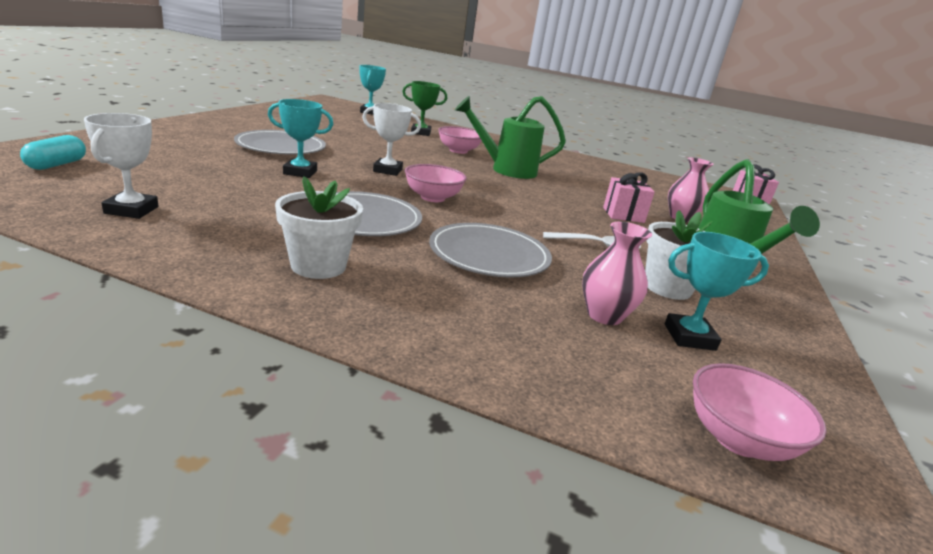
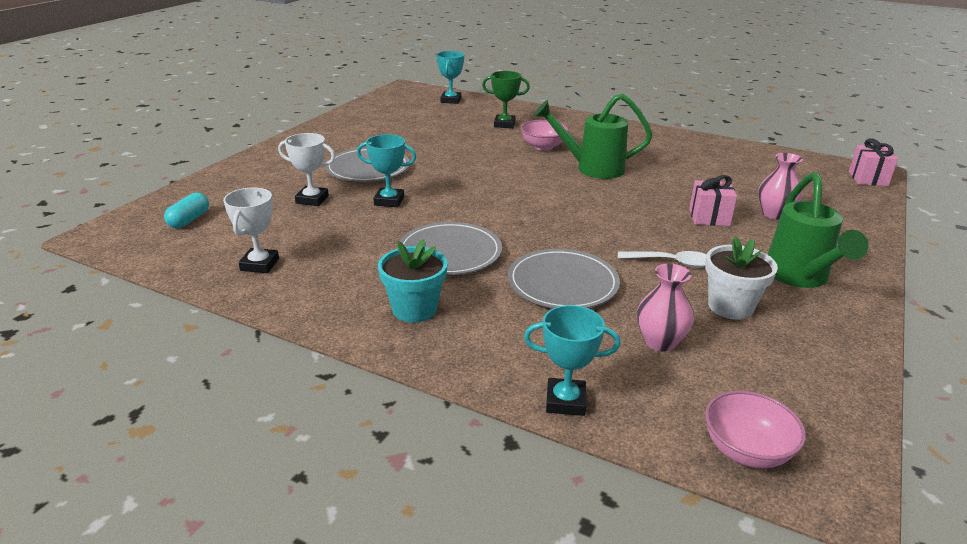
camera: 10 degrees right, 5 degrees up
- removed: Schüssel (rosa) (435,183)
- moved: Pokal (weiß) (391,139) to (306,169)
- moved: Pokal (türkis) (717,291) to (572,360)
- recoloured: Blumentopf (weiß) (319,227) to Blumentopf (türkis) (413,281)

■ **WORK ORDER**: Your answer should be the lines from the one containing "- removed: Schüssel (rosa) (435,183)" to the end of the entries above, restated exactly and alone.

■ **WRITTEN REPLY**:
- removed: Schüssel (rosa) (435,183)
- moved: Pokal (weiß) (391,139) to (306,169)
- moved: Pokal (türkis) (717,291) to (572,360)
- recoloured: Blumentopf (weiß) (319,227) to Blumentopf (türkis) (413,281)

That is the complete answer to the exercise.